"""
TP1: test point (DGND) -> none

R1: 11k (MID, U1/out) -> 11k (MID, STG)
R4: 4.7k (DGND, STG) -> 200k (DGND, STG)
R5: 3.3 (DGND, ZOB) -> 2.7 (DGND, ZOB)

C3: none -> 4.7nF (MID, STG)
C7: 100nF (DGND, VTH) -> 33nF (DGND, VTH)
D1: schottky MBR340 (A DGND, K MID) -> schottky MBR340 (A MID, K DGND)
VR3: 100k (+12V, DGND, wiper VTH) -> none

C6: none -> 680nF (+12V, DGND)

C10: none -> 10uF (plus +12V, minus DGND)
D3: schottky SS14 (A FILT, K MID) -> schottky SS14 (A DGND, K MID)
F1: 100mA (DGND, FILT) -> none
"""
"""
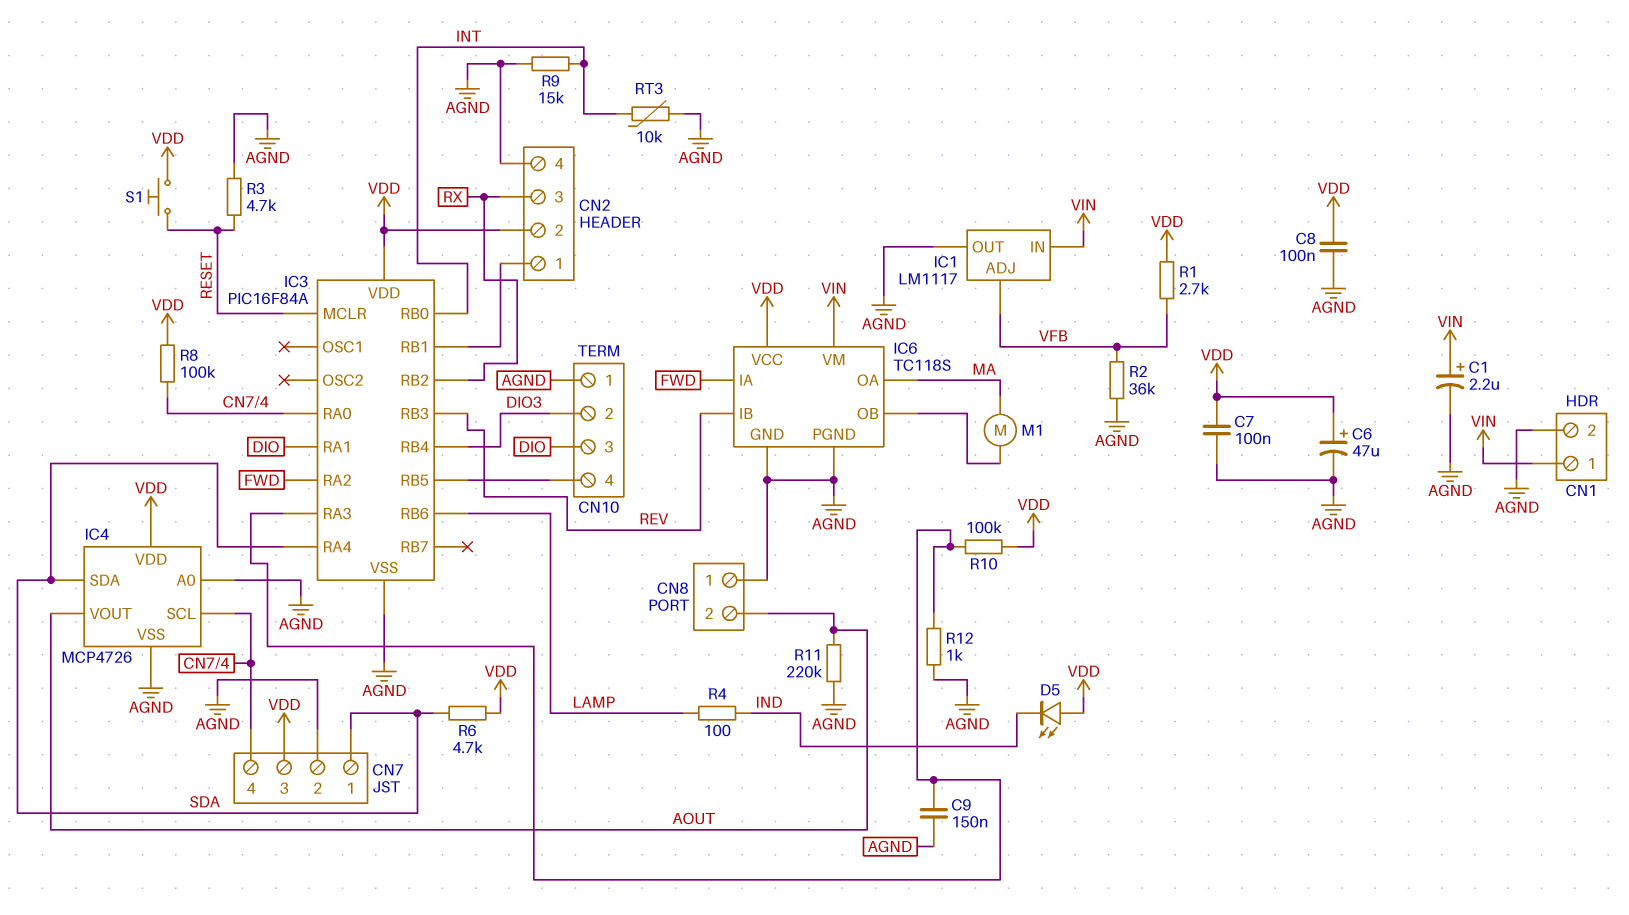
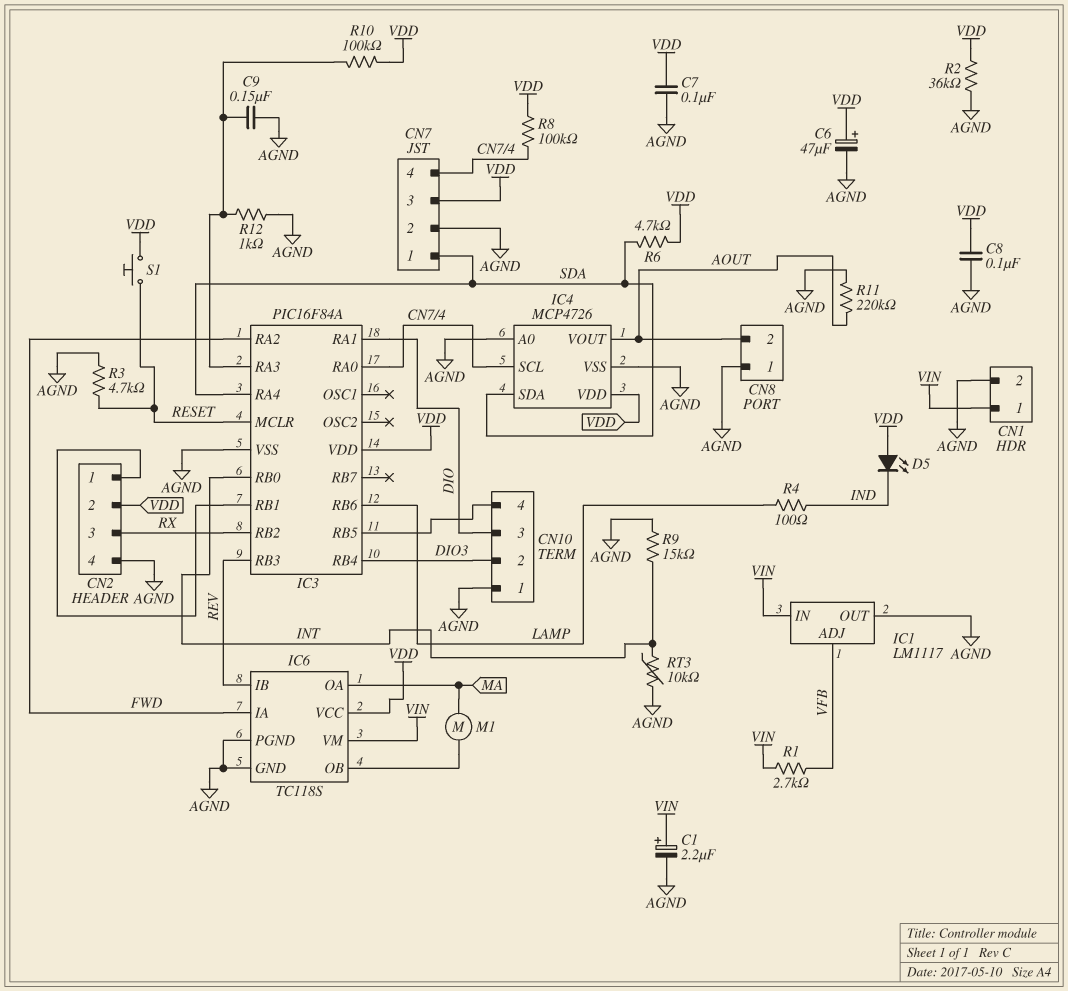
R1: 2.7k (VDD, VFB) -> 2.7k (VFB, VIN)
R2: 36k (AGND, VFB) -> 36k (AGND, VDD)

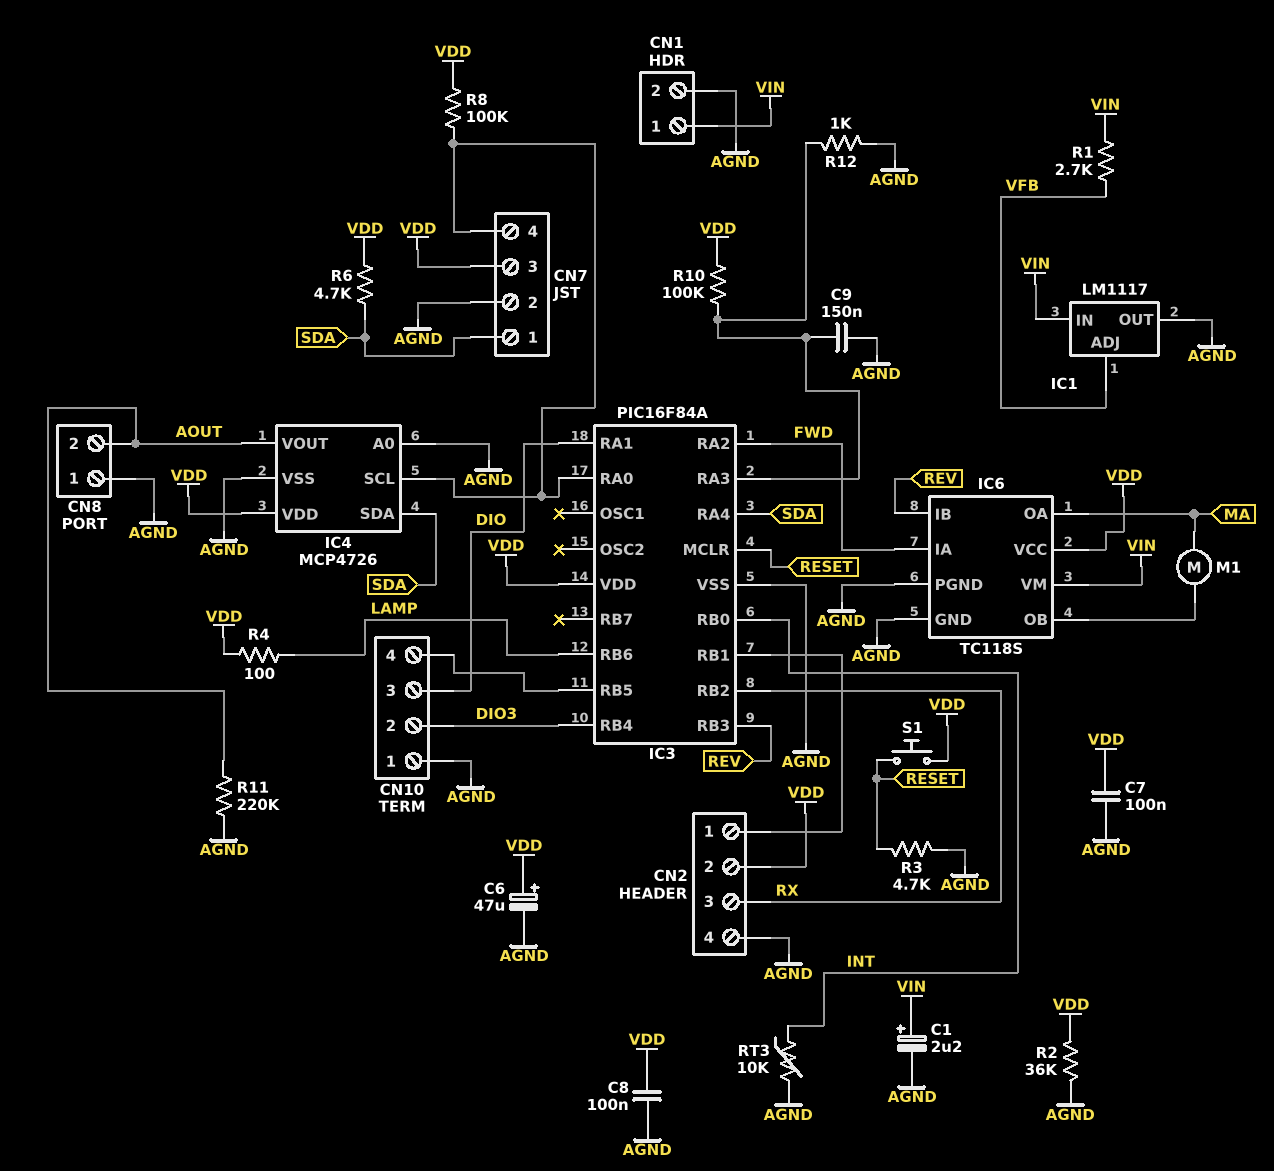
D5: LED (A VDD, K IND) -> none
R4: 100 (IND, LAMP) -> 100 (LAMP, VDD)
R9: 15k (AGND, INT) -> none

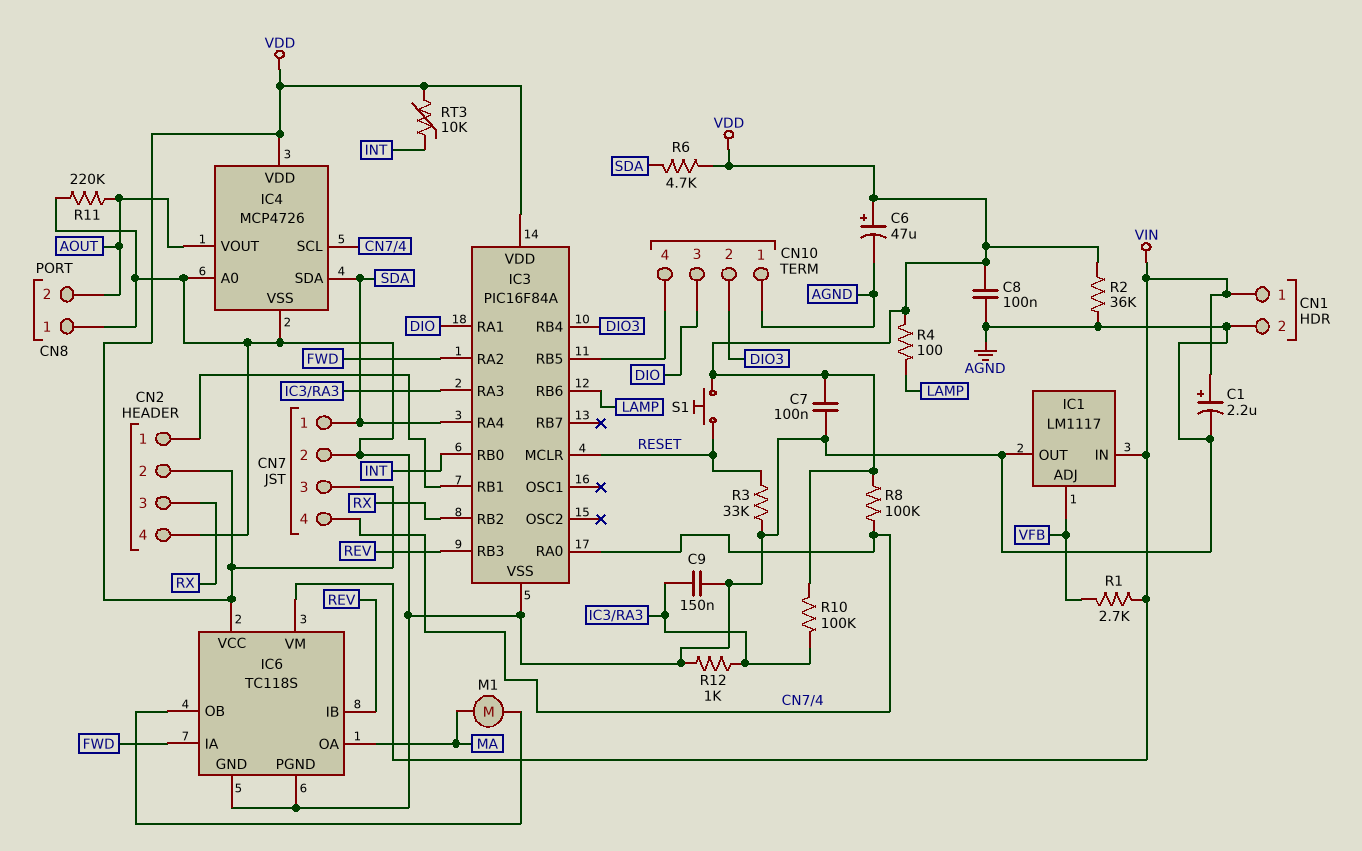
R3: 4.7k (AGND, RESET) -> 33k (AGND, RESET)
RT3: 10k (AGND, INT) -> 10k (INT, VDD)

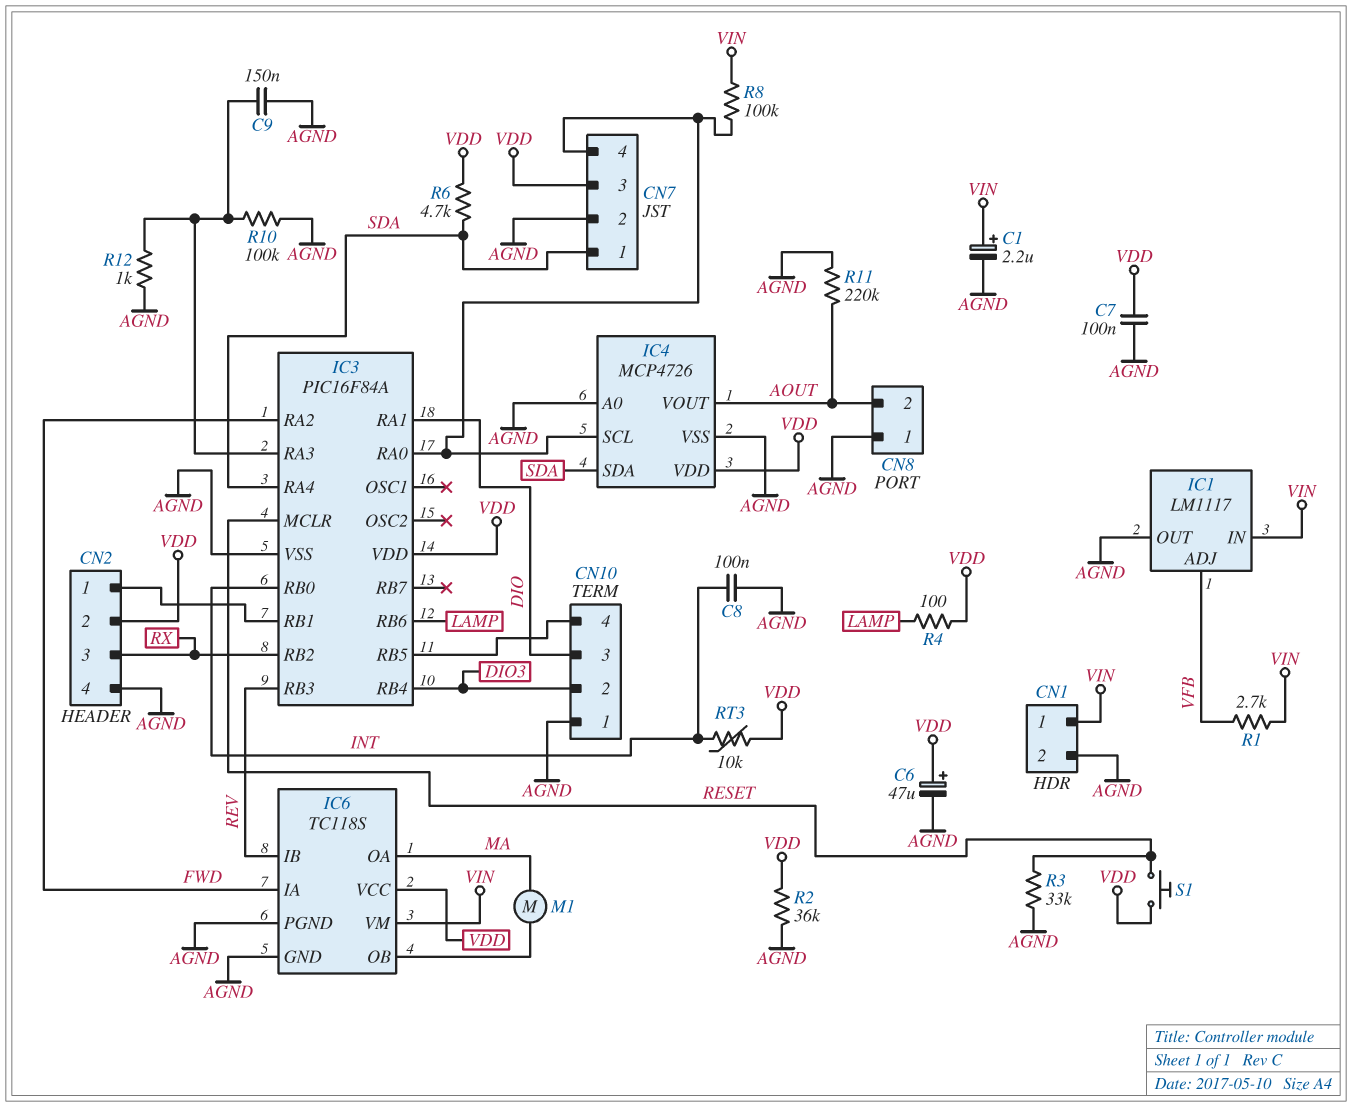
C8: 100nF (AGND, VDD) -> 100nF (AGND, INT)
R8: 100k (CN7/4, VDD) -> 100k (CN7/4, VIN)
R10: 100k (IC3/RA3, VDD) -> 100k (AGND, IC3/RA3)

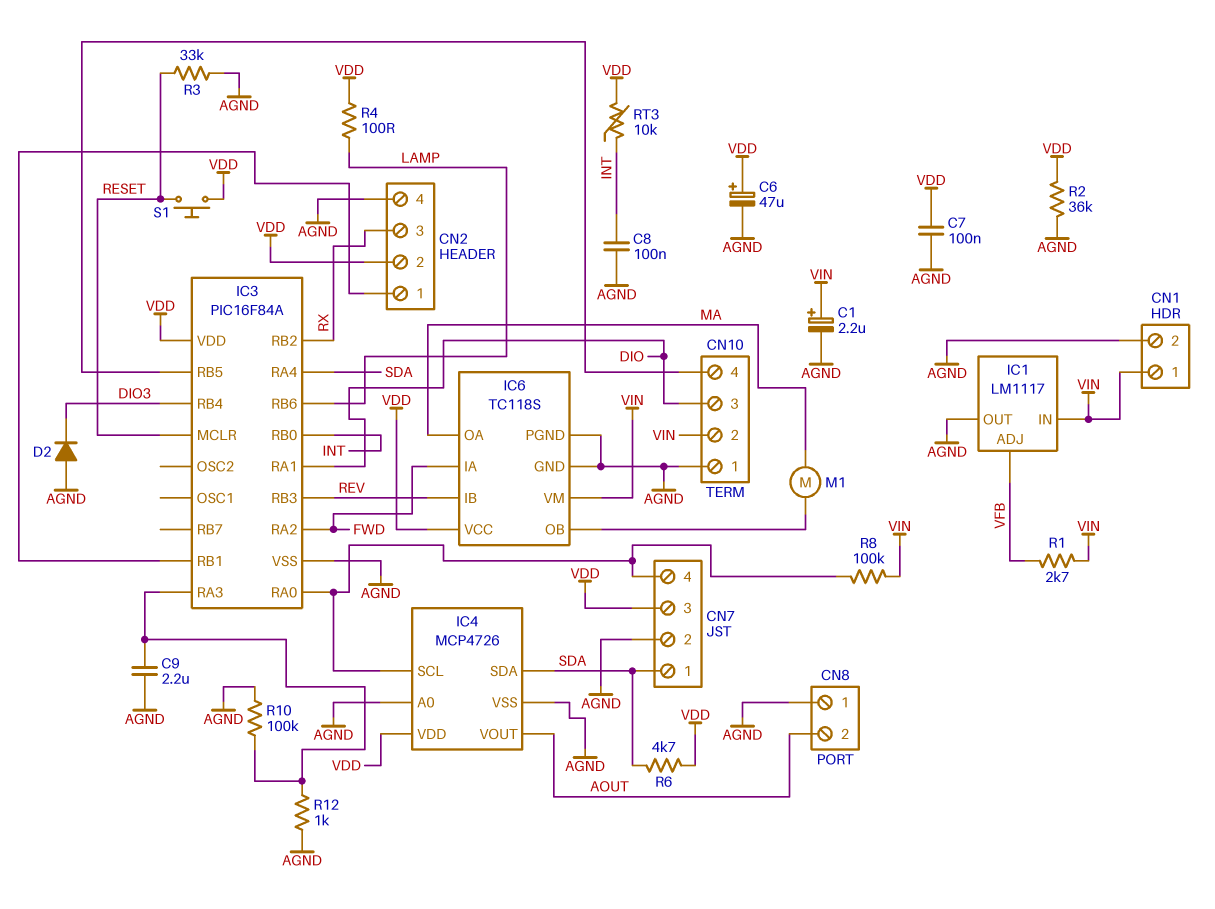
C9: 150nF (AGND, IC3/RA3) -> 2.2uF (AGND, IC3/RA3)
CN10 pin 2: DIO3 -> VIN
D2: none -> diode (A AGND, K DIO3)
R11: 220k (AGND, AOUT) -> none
"""
◆ Activity: Go through the records above, find every line with the word "schottky", and list those lines.

◆ Answer to this exercise:
D1: schottky MBR340 (A DGND, K MID) -> schottky MBR340 (A MID, K DGND)
D3: schottky SS14 (A FILT, K MID) -> schottky SS14 (A DGND, K MID)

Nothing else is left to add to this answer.